WORK TO COMPLETE: Check every line of the material below for "grey". Give the number of lines that have it, and only that.
[[ DATA open ]]
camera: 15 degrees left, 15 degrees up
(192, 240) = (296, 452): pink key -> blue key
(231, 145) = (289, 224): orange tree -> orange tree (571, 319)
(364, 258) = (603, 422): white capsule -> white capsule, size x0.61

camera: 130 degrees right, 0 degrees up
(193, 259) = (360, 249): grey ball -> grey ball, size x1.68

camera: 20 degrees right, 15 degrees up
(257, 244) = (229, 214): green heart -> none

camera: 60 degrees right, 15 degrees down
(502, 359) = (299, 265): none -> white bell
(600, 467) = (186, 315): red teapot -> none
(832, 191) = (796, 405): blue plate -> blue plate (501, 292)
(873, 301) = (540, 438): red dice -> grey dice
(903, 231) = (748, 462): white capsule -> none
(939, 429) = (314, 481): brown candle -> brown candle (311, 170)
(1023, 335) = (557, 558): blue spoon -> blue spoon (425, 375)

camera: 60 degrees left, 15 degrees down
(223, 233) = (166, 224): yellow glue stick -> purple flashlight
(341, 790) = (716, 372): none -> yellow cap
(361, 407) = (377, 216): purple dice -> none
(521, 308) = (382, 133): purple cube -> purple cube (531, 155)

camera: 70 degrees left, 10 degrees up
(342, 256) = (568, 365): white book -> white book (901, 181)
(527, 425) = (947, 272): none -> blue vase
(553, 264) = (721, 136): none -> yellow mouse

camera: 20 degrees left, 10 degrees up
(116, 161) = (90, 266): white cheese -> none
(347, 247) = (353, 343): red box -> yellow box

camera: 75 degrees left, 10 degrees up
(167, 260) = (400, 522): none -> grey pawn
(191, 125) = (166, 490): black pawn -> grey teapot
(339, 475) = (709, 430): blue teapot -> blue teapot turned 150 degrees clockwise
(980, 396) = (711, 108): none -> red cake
[[ DATA closed ]]
OUTPUT OF THE TASK: 4